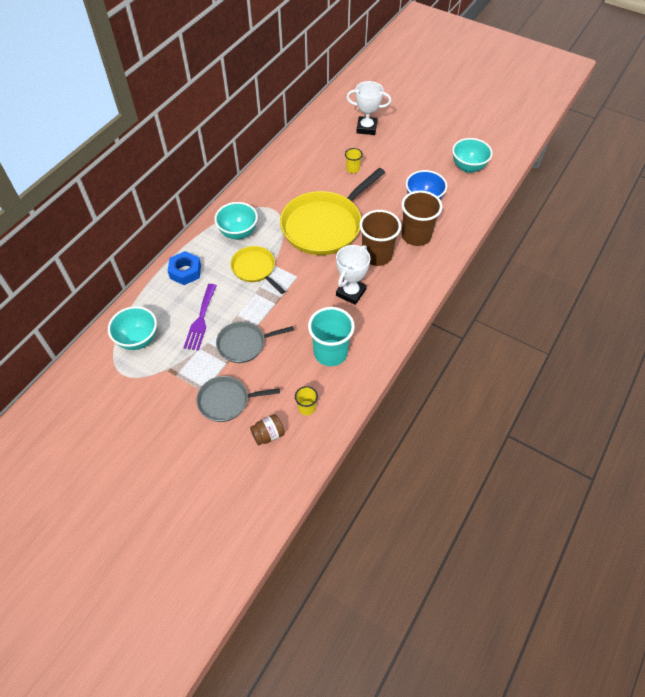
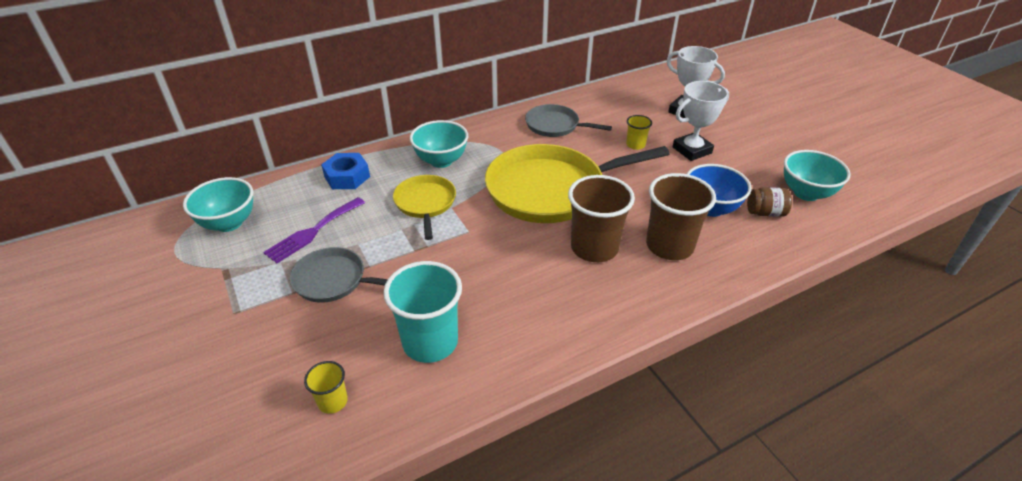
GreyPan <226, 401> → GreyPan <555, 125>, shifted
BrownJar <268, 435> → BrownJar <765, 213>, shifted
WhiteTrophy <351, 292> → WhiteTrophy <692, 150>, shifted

> Directions
Copy out all the data exactly, skipping the pictures.

> Written response
GreyPan <226, 401> → GreyPan <555, 125>, shifted
BrownJar <268, 435> → BrownJar <765, 213>, shifted
WhiteTrophy <351, 292> → WhiteTrophy <692, 150>, shifted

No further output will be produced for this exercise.